→ Task instructions: State the number of lines in the following material that contain the string "camera", and nothing else.

Start of Input for this task

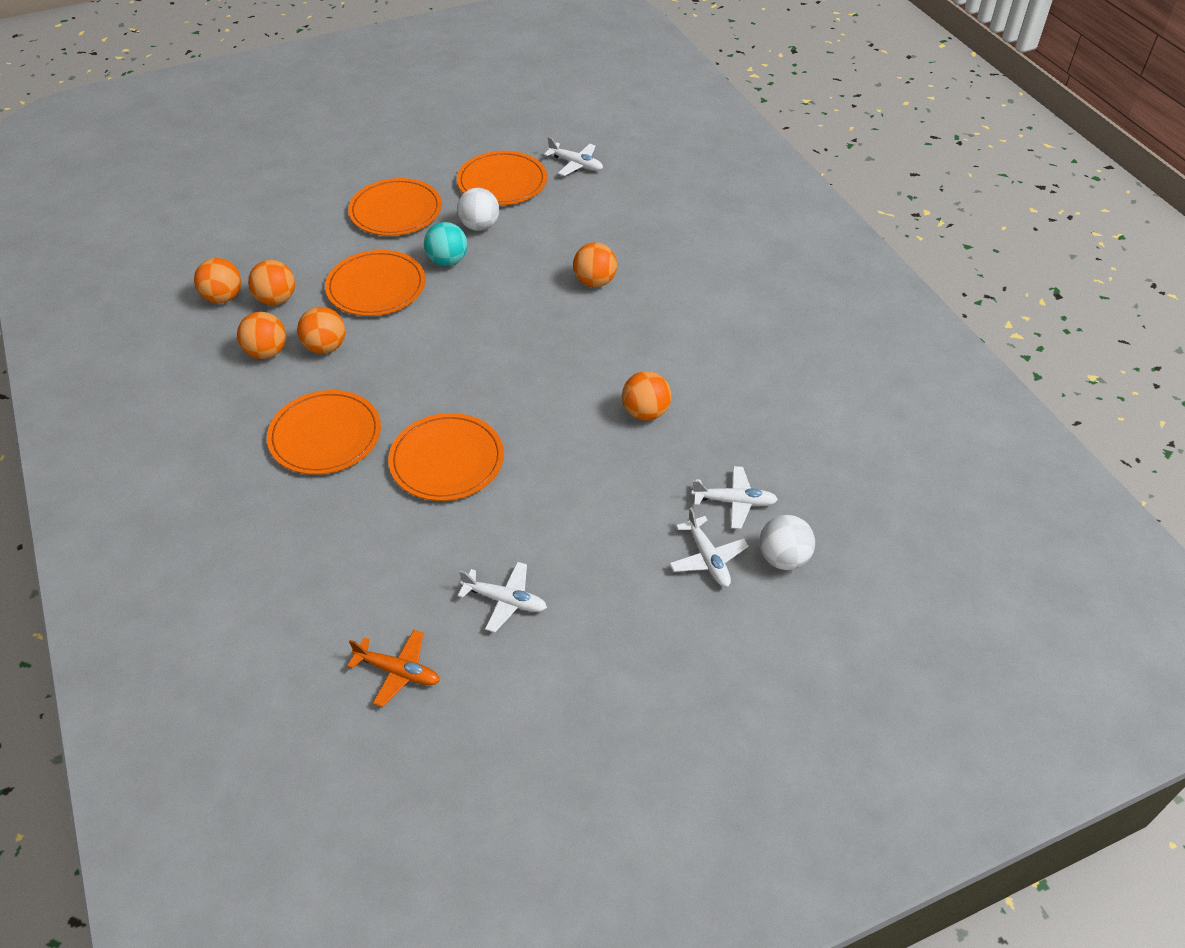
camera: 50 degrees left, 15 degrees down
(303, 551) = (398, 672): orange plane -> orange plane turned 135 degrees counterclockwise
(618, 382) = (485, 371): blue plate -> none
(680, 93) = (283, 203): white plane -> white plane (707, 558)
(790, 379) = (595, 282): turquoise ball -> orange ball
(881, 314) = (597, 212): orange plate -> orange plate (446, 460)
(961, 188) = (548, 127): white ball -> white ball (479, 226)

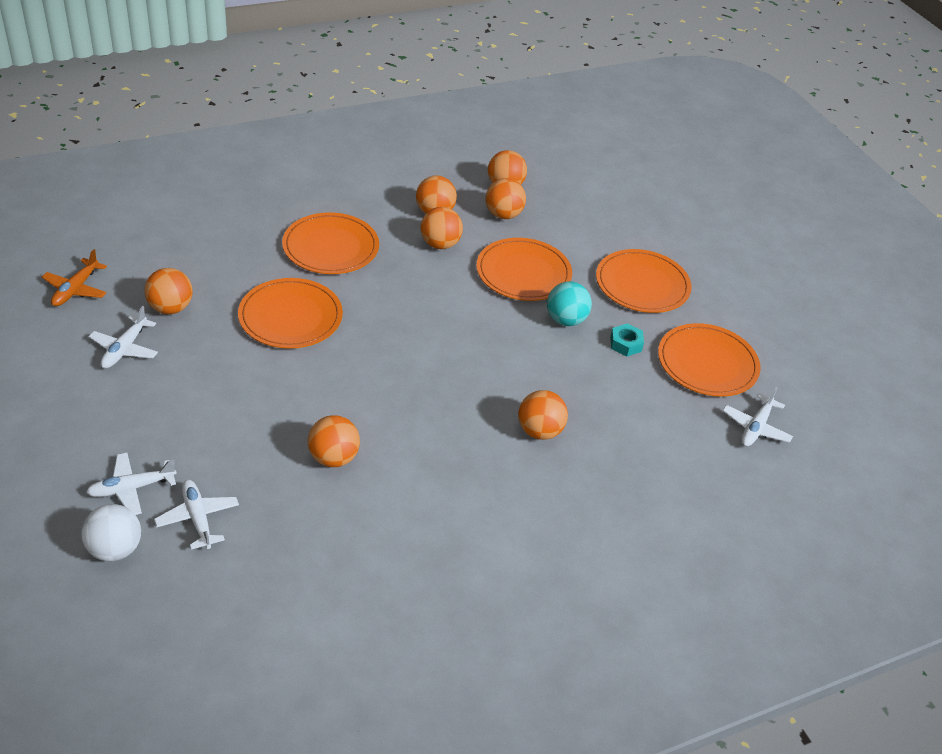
camera: 85 degrees right, 5 degrees down
(433, 568) = (170, 308): none -> orange ball
(479, 226) = (625, 344): white ball -> turquoise nut
(734, 502) = (198, 518): white plane -> white plane turned 150 degrees clockwise

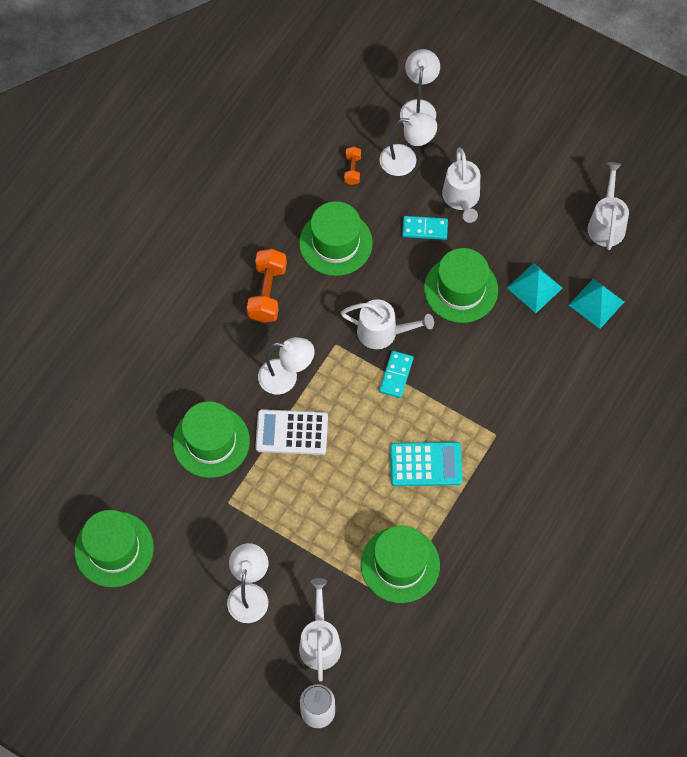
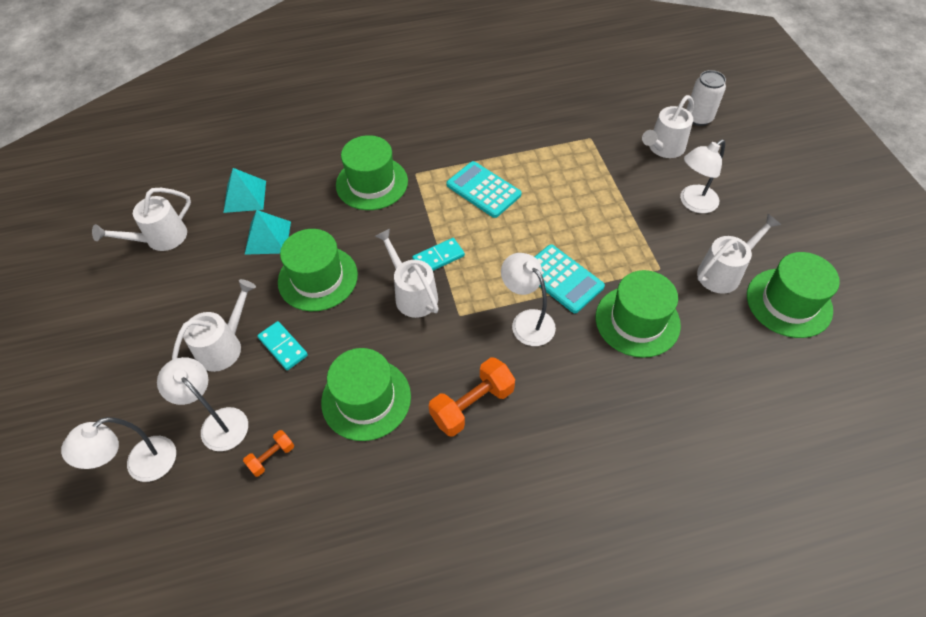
camera: 135 degrees left, 10 degrees down
(179, 539) = (724, 272): none -> white watering can
(291, 432) = (562, 279): white calculator -> turquoise calculator
(400, 564) = (565, 151): green hat -> green hat (372, 183)

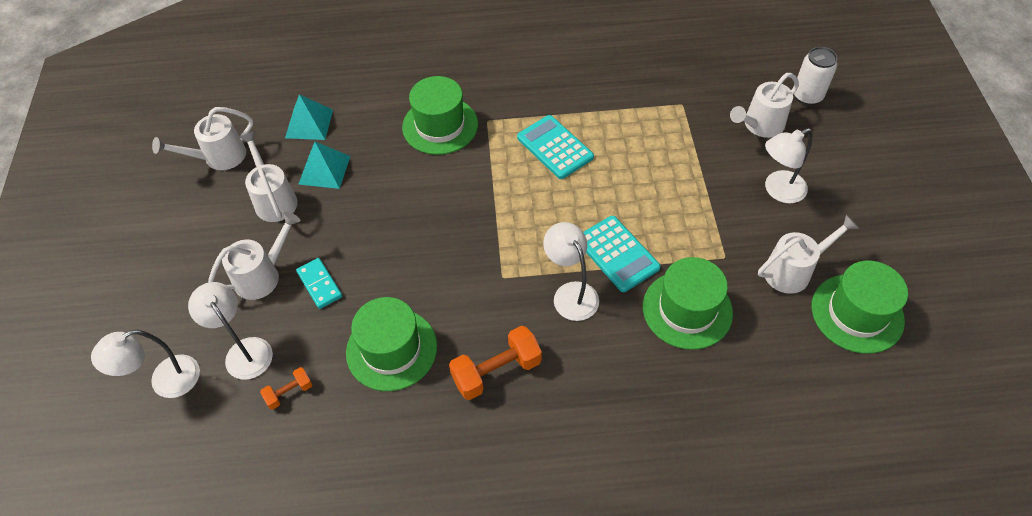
camera: 10 degrees right, 0 degrees up
(318, 278) = (366, 219): green hat -> none
(412, 294) = (458, 248): white watering can -> white watering can (274, 199)
(438, 257) = (493, 214): turquoise domino -> none

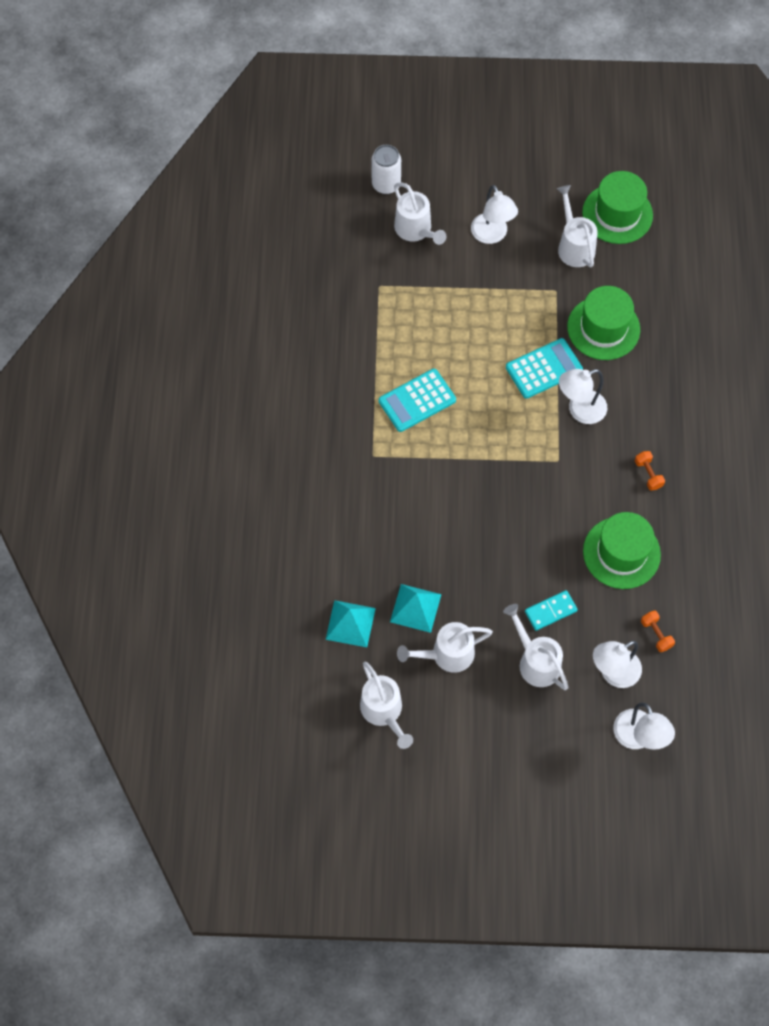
camera: 85 degrees left, 10 degrees up
(440, 126) = (373, 499): green hat -> none
(496, 371) = (648, 474): orange dumbbell -> orange dumbbell, size x0.54

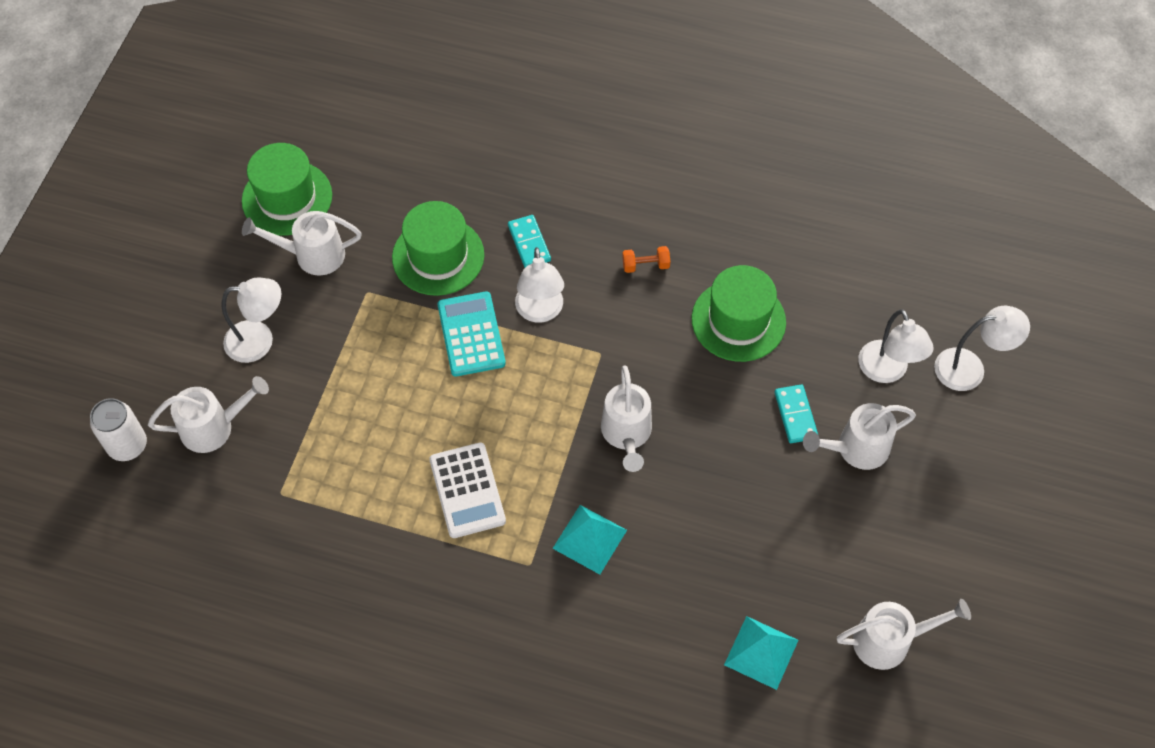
camera: 75 degrees left, 5 degrees down
(415, 608) = (757, 567): turquoise pyramid -> turquoise pyramid (590, 539)
(417, 400) = (467, 490): turquoise calculator -> white calculator
(446, 655) = (828, 547): white watering can -> white watering can (627, 435)
(638, 387) = (529, 243): none -> turquoise domino
(656, 634) = (847, 314): orange dumbbell -> none

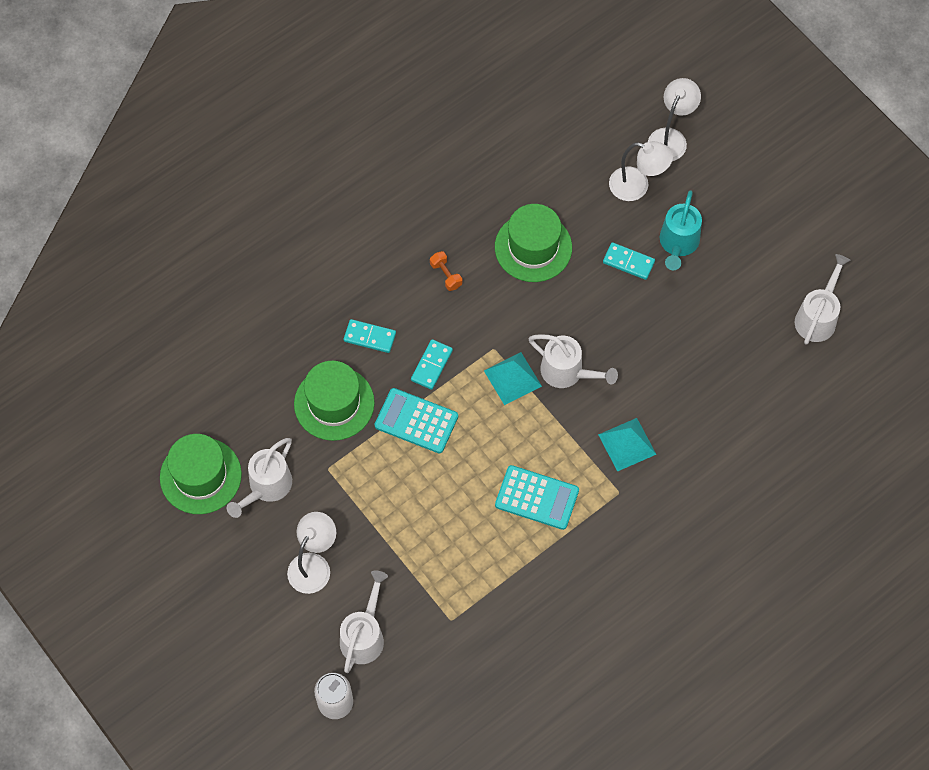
camera: 55 degrees left, 5 degrees up
(467, 490) = (537, 498): white calculator -> turquoise calculator
(540, 312) = (432, 365): white lamp -> turquoise domino
(645, 265) = (446, 275): orange dumbbell -> orange dumbbell turned 60 degrees counterclockwise
(761, 652) = (774, 394): turquoise pyramid -> turquoise pyramid (512, 378)
(855, 449) = (678, 244): white watering can -> turquoise watering can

End of Input for this task

→ Exercise result: 7